[Change detection outputs]

────

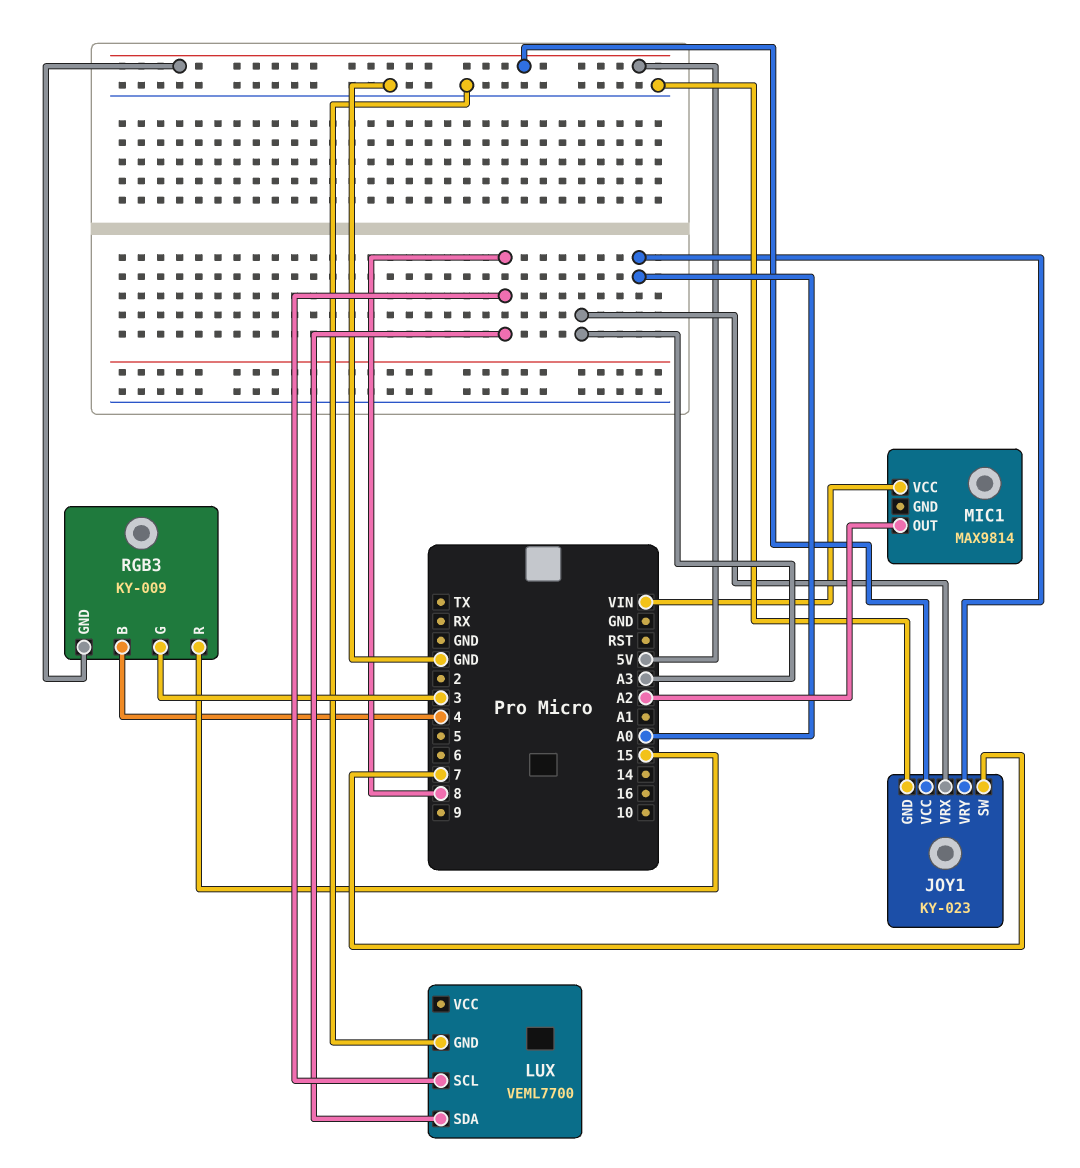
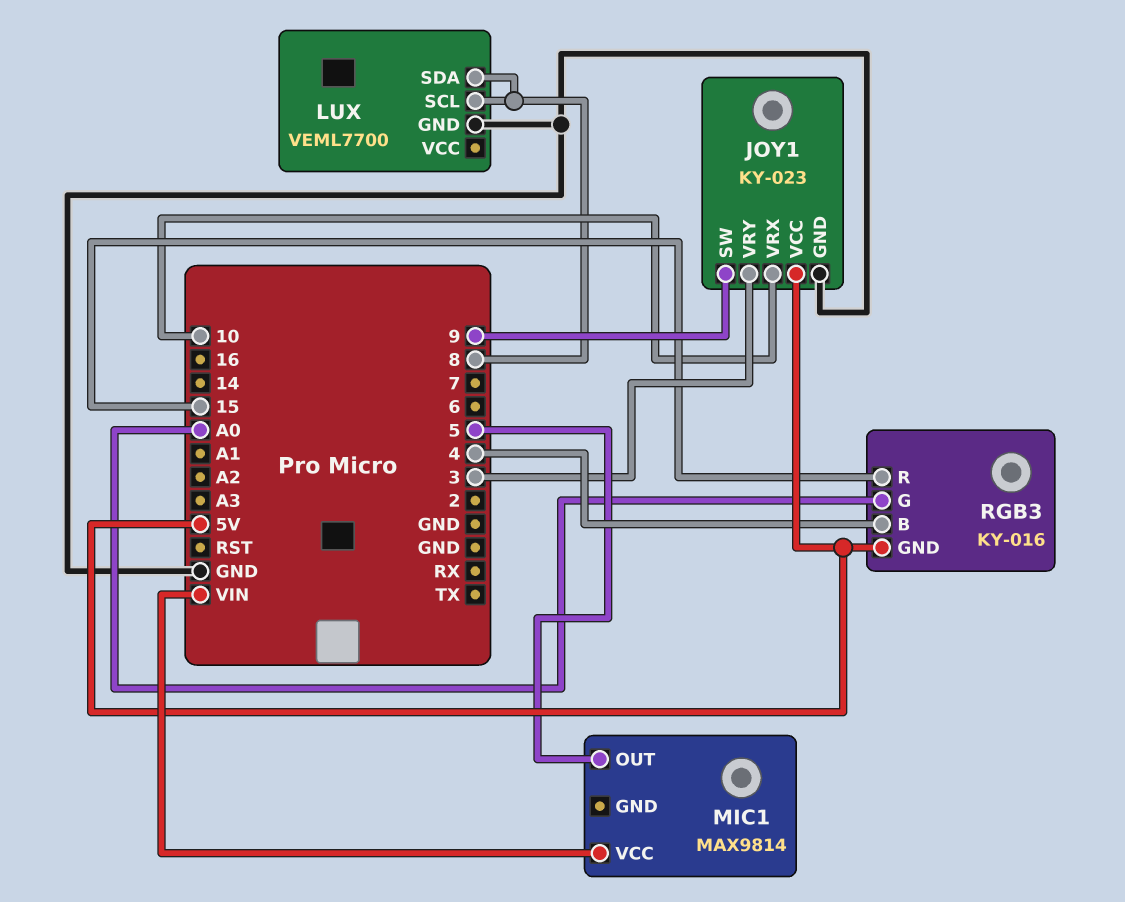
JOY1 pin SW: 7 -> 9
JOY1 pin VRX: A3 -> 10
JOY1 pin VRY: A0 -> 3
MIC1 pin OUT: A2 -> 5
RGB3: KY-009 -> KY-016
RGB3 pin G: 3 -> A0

────

### Directions
Only the lines from the one containing "JOY1 pin VRX: A3 -> 10" through the final line of the data belong in the answer, repeated exactly.

### Response below
JOY1 pin VRX: A3 -> 10
JOY1 pin VRY: A0 -> 3
MIC1 pin OUT: A2 -> 5
RGB3: KY-009 -> KY-016
RGB3 pin G: 3 -> A0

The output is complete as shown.